• Exercise prompt: Retype exactly the lines below, starting with the line that contains "purple ball [348,81,394,127]" and ending with the last line; leave out any pictures.

Extracted information START

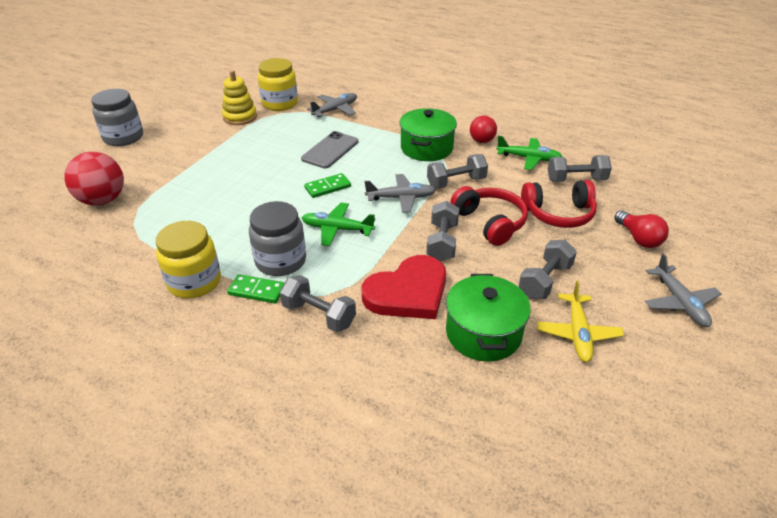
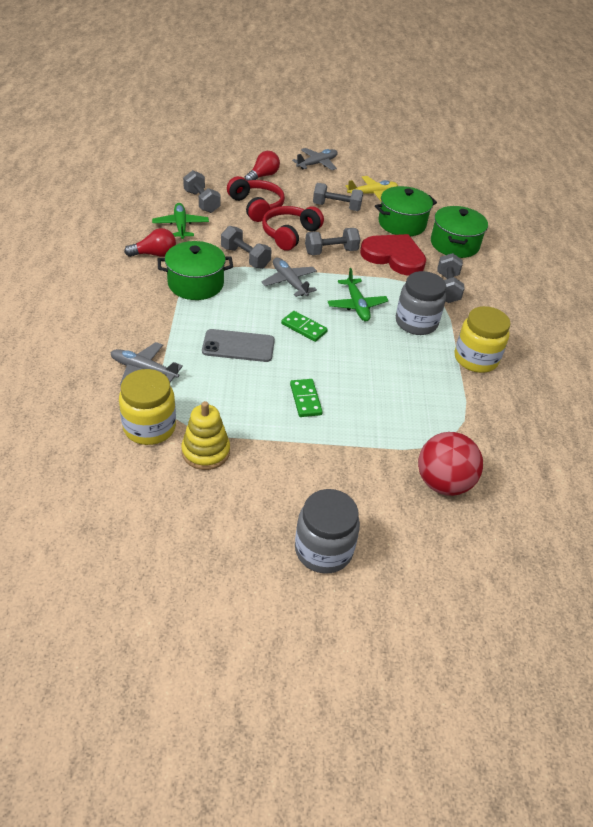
camera: 120 degrees left, 5 degrees up
green domino [227,274,284,304] -> green domino moved to [290,379,323,417]
none -> green pot [431,206,488,258]

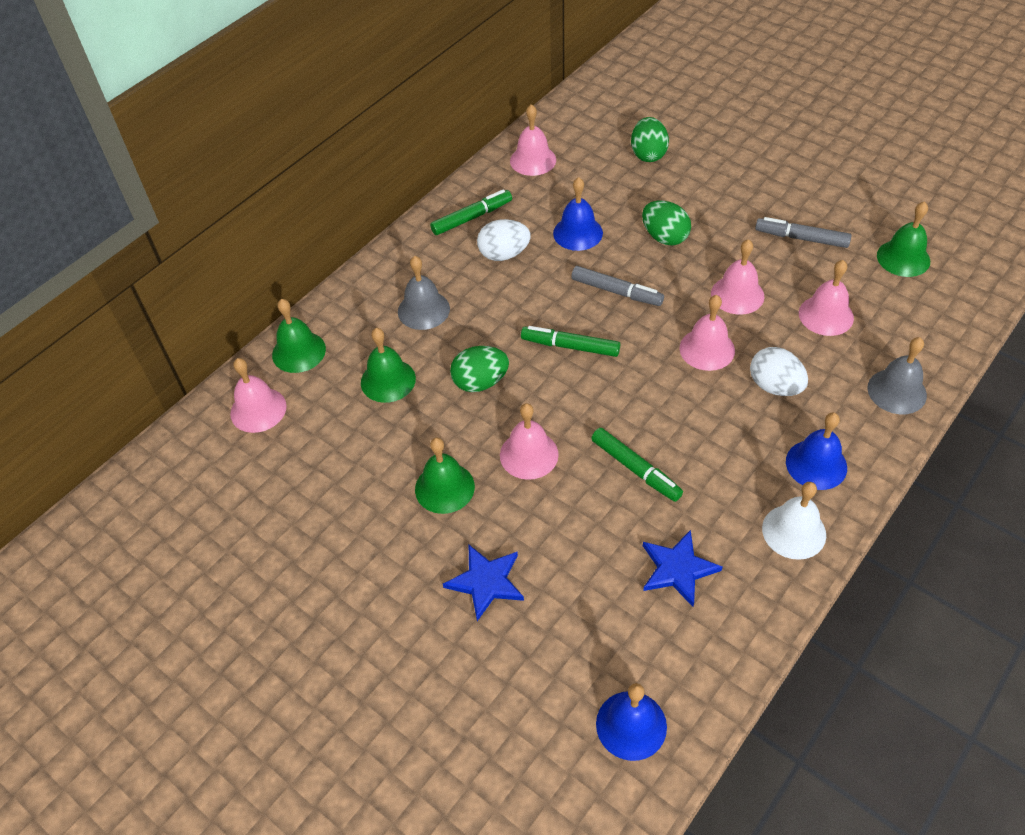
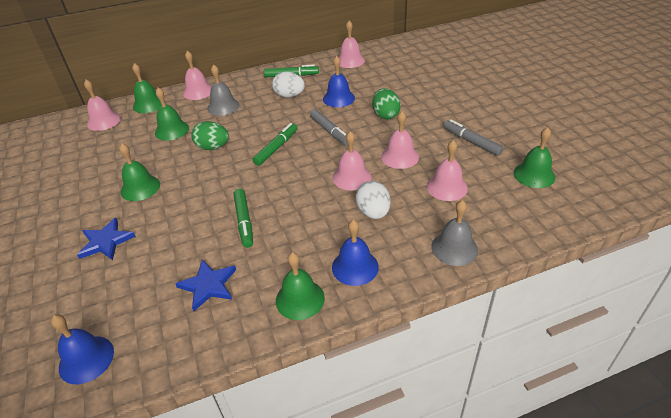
camera: 30 degrees right, 10 degrees down
pink bell [500,403,559,480] -> pink bell moved to [183,51,212,100]
green marker [521,326,620,357] -> green marker turned 75 degrees clockwise [253,123,297,166]
green egg [631,117,669,162] -> none
white bell [762,482,826,560] -> green bell [276,252,325,320]

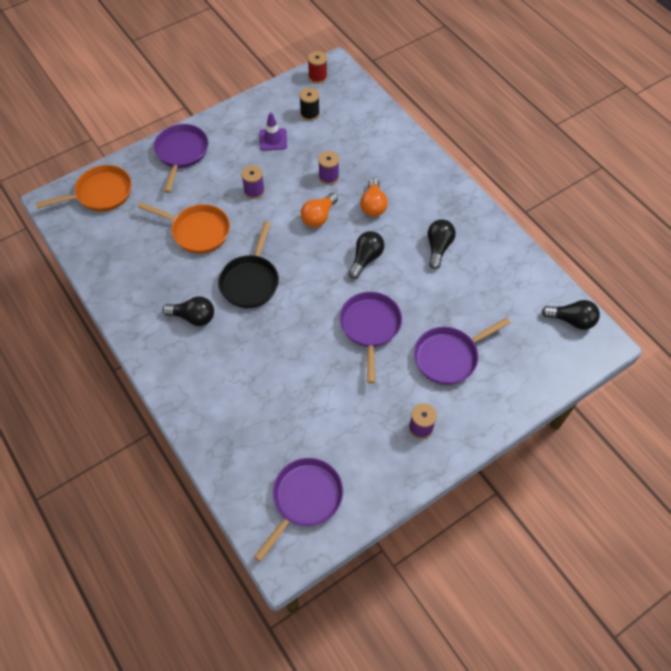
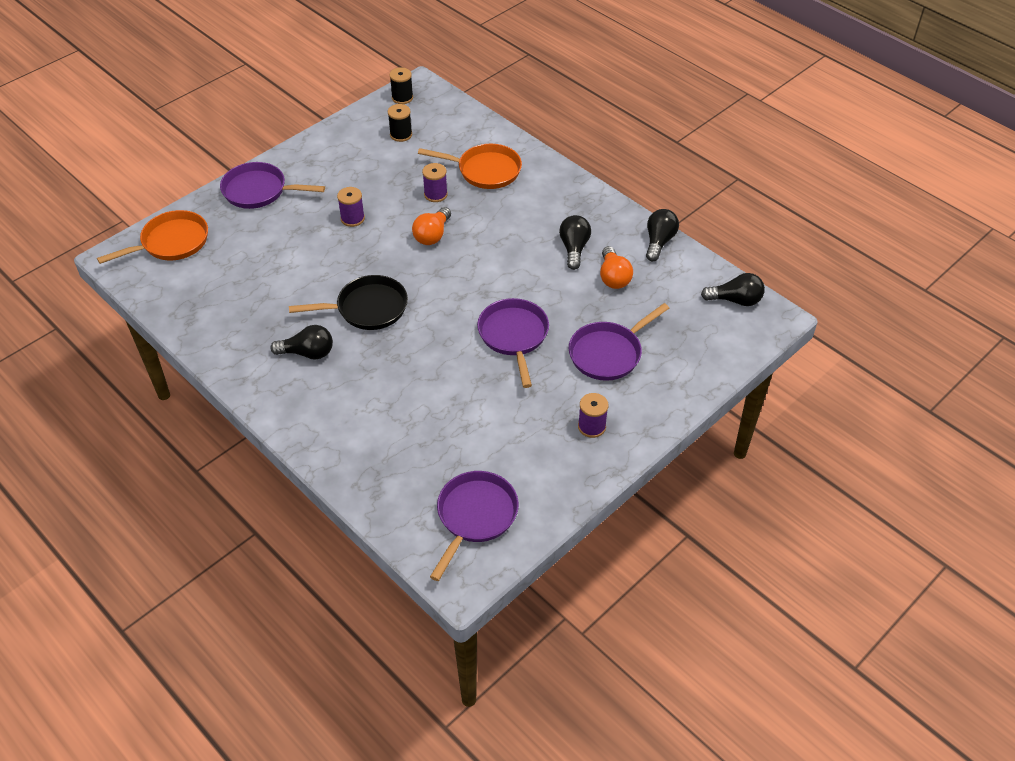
camera: 10 degrees left, 10 degrees down
orange pan [138,203,230,254] -> orange pan moved to [418,144,522,189]
purple pan [153,124,208,193] -> purple pan turned 75 degrees counterclockwise [220,162,325,209]
black pan [218,221,279,308] -> black pan turned 105 degrees counterclockwise [289,275,408,330]
purple traffic cone [259,112,287,150] -> none
red spool [308,51,327,84] -> black spool [390,67,413,104]
black light bulb [348,231,384,279] -> black light bulb moved to [646,209,679,261]
orange light bulb [360,178,388,217] -> orange light bulb moved to [600,246,633,289]

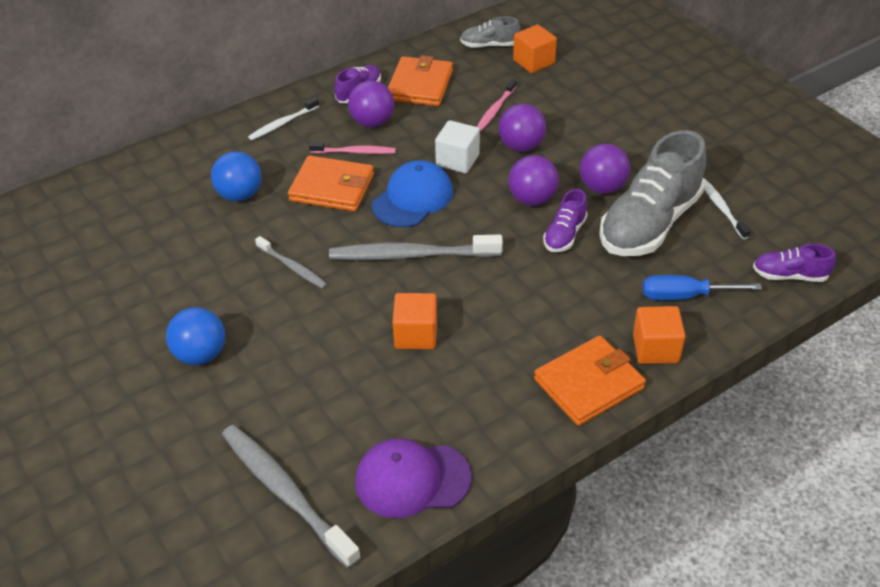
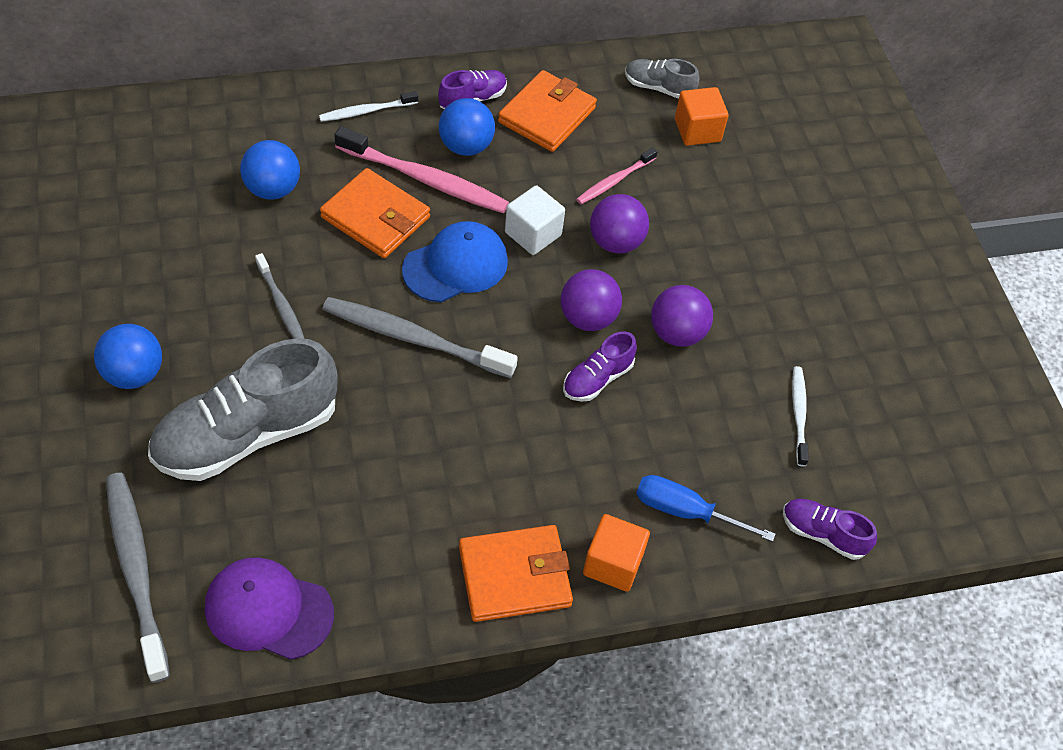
camera: 15 degrees right, 10 degrees up
pink toothbrush [309,142,396,154] -> pink toothbrush [334,126,509,213], size x1.81
purple ball [348,81,394,127] -> blue ball [439,98,495,156]
orange cube [393,293,437,349] -> none
grey shoe [599,130,706,256] -> grey shoe moved to [148,338,338,481]

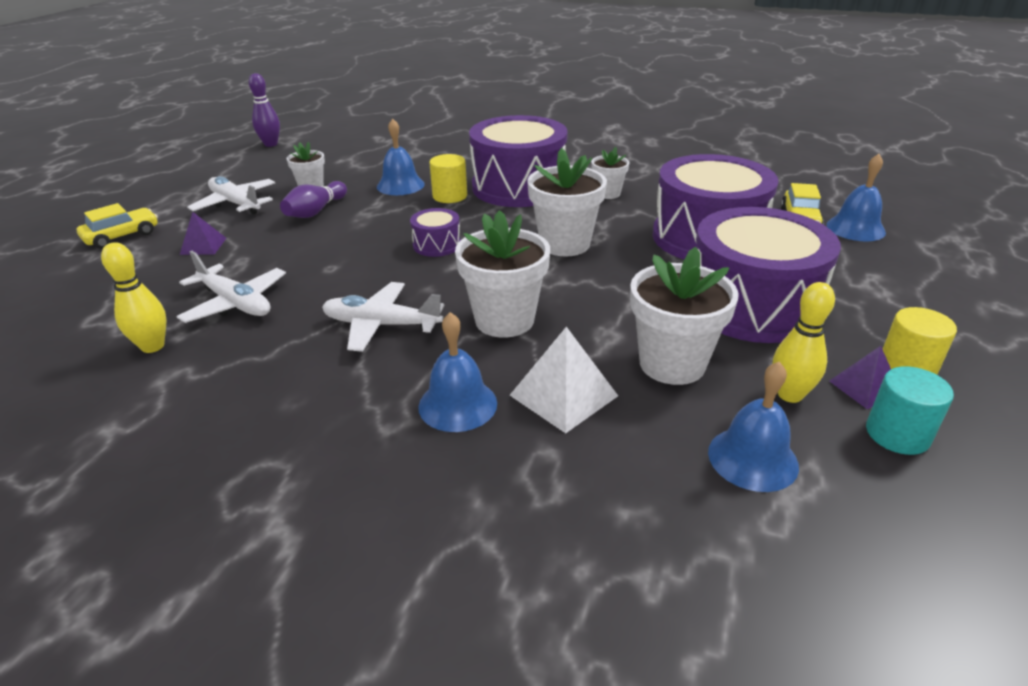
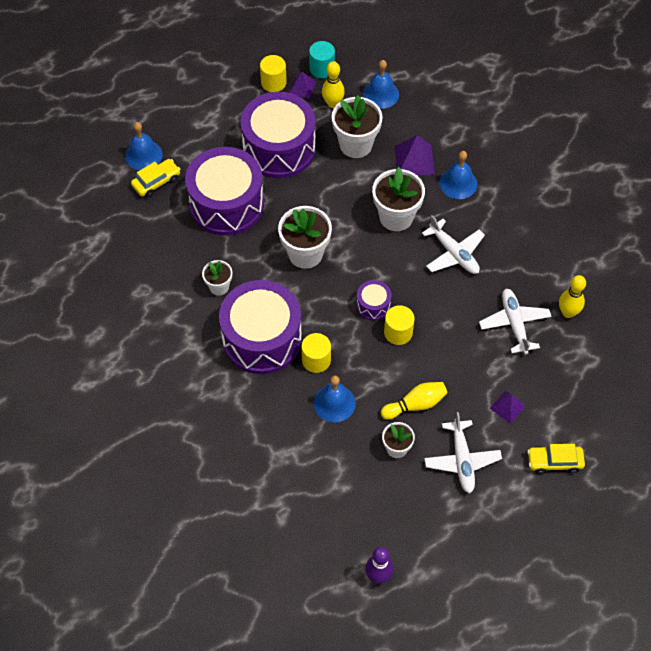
camera: 140 degrees left, 25 degrees up
purple bowling pin [280,181,347,218] -> yellow bowling pin [381,382,447,420]
white pyramid [510,327,618,433] -> purple pyramid [395,135,435,175]
none -> yellow cylinder [384,305,415,345]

Extracted information END

• Final answer:
purple ball [348,81,394,127] -> blue ball [439,98,495,156]
orange cube [393,293,437,349] -> none
grey shoe [599,130,706,256] -> grey shoe moved to [148,338,338,481]

camera: 140 degrees left, 25 degrees up
purple bowling pin [280,181,347,218] -> yellow bowling pin [381,382,447,420]
white pyramid [510,327,618,433] -> purple pyramid [395,135,435,175]
none -> yellow cylinder [384,305,415,345]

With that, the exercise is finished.